▸ Task brief: Scan the data for "none" and copy each matching line.

▸ Material supplied:
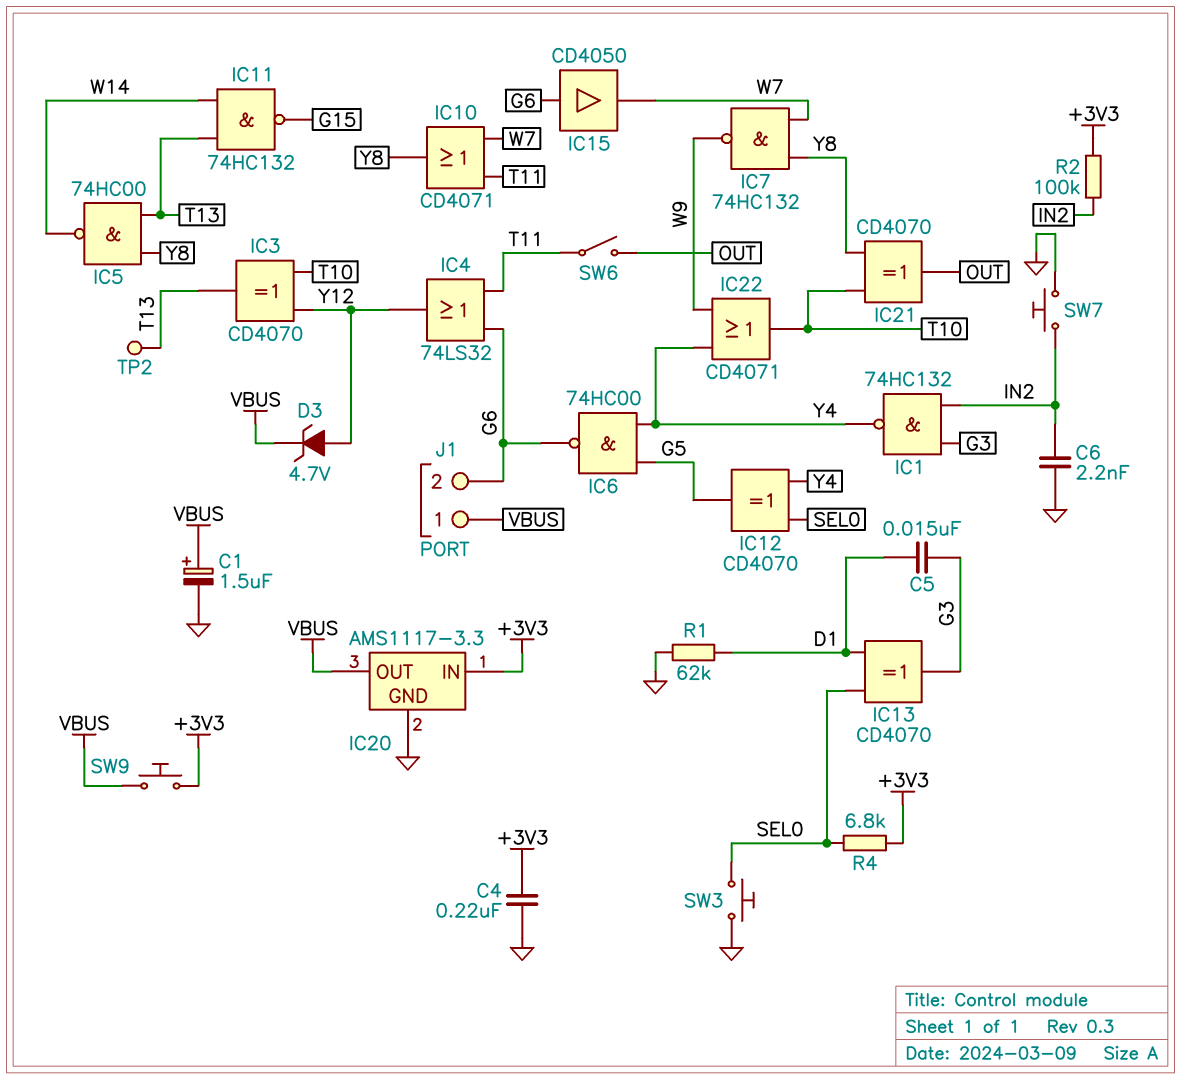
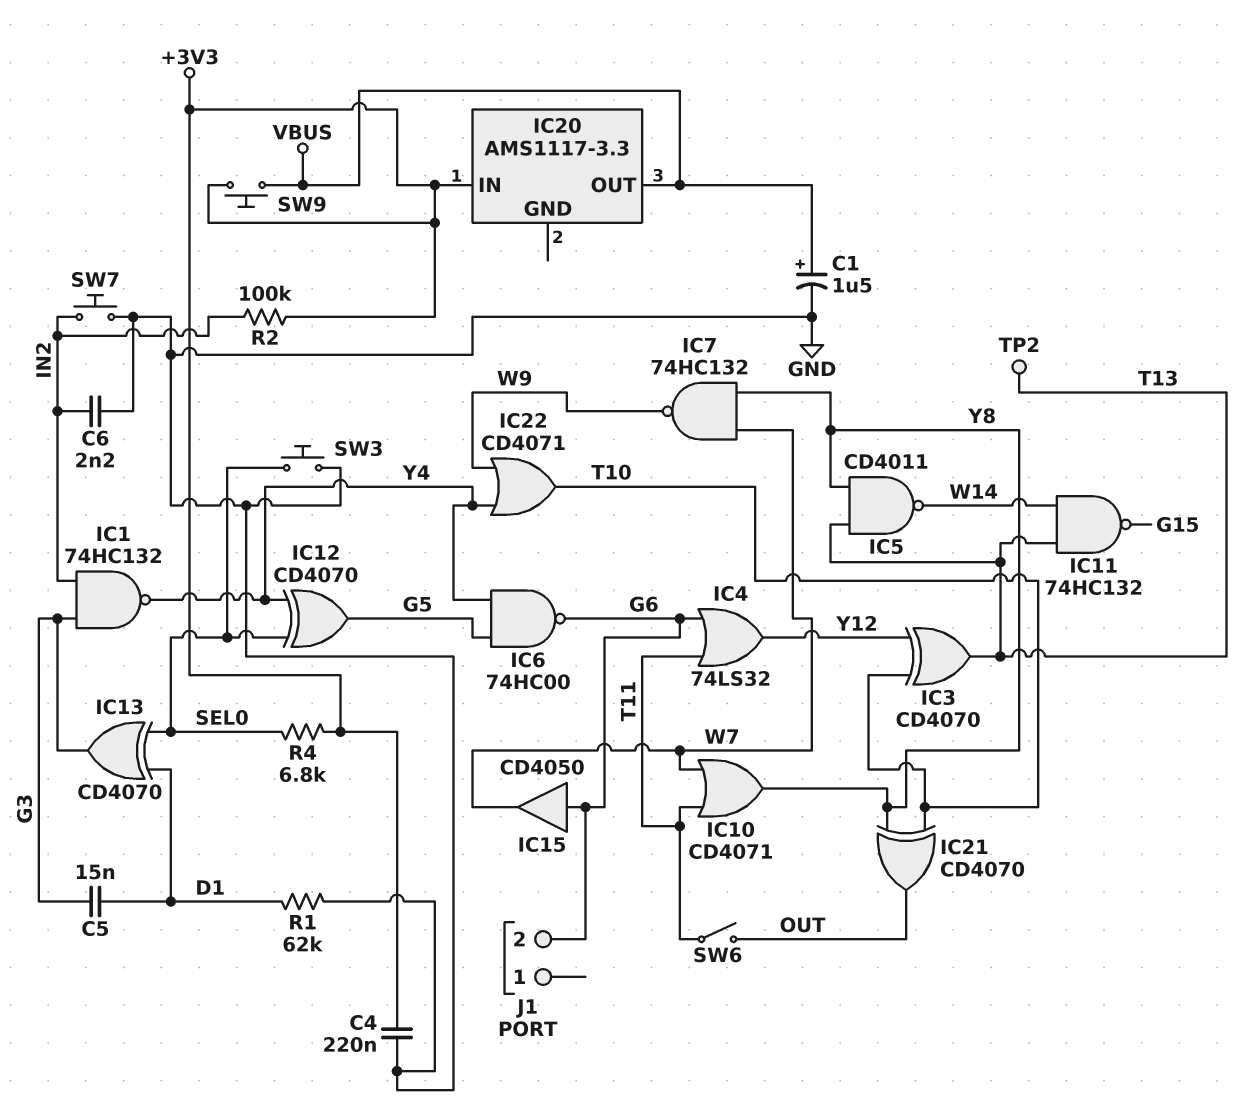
D3: zener 4.7V (A Y12, K VBUS) -> none
IC5: NAND 74HC00 (in T13, in Y8, out W14) -> NAND CD4011 (in T13, in Y8, out W14)
IC20 pin GND: GND -> none
J1 pin 1: VBUS -> none

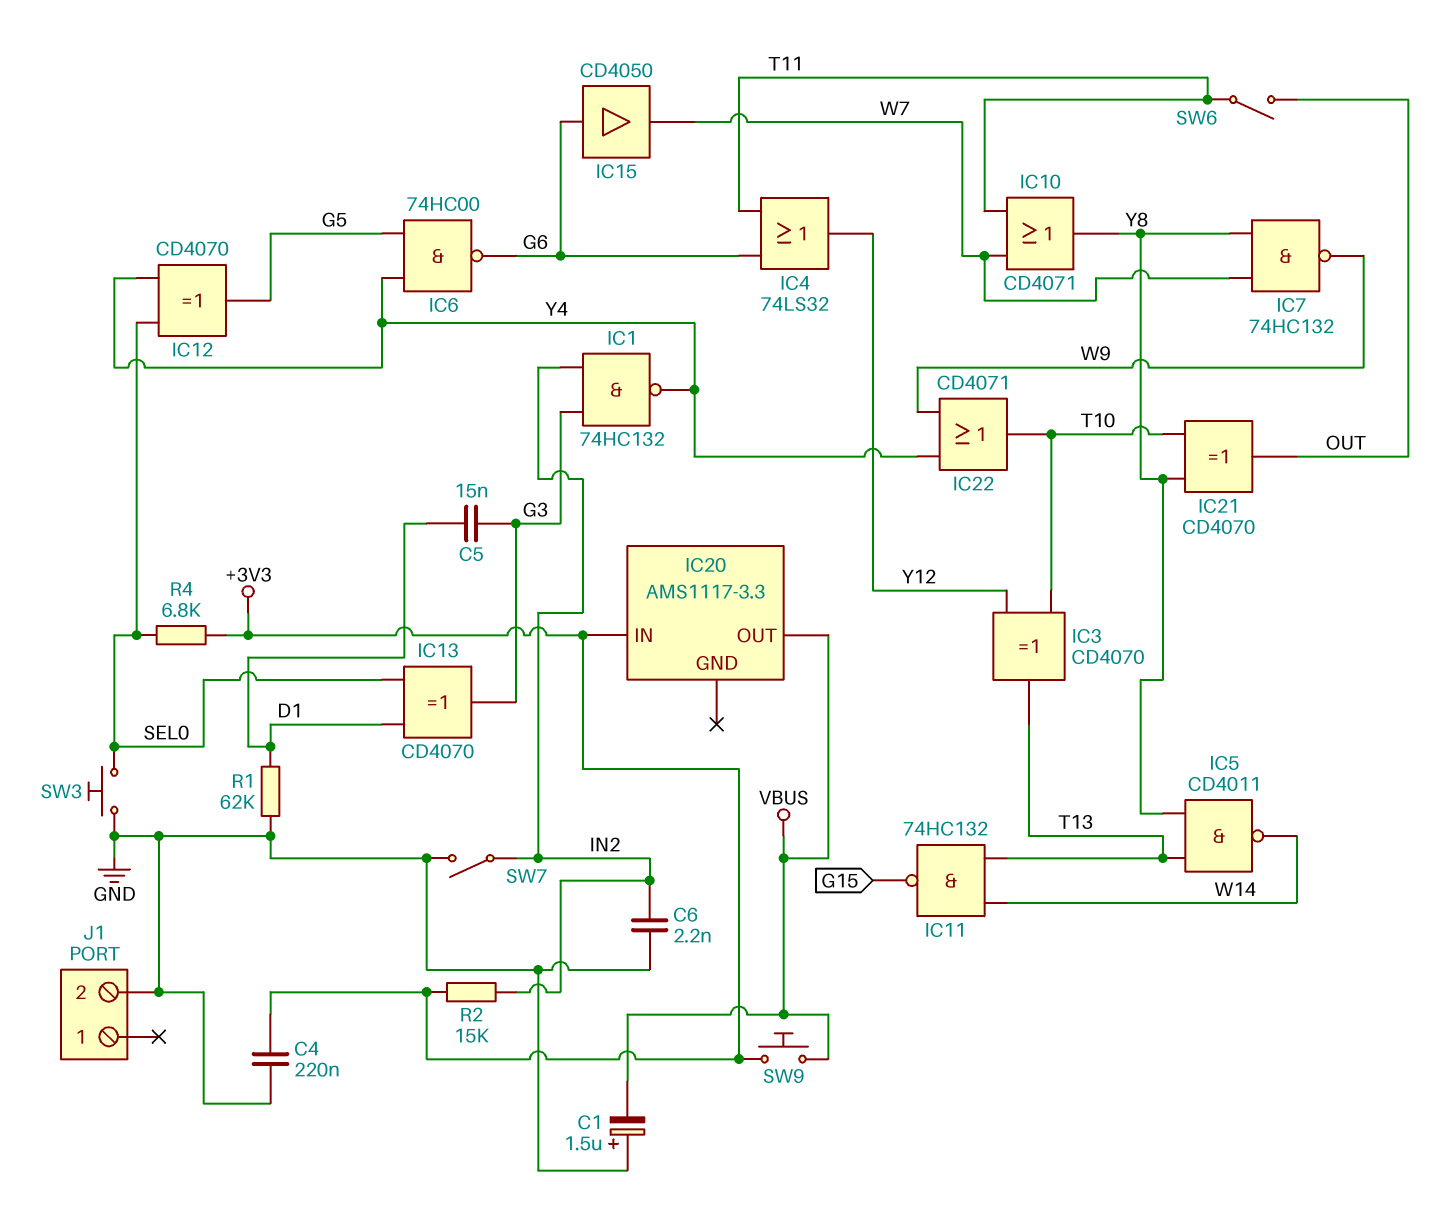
C1: 1.5uF (plus VBUS, minus GND) -> 1.5uF (plus GND, minus VBUS)
J1 pin 2: G6 -> GND
R2: 100k (+3V3, IN2) -> 15k (+3V3, IN2)
SW7: button (GND, IN2) -> switch (GND, IN2)
TP2: test point (T13) -> none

▸ Worked solution:
D3: zener 4.7V (A Y12, K VBUS) -> none
IC20 pin GND: GND -> none
J1 pin 1: VBUS -> none
TP2: test point (T13) -> none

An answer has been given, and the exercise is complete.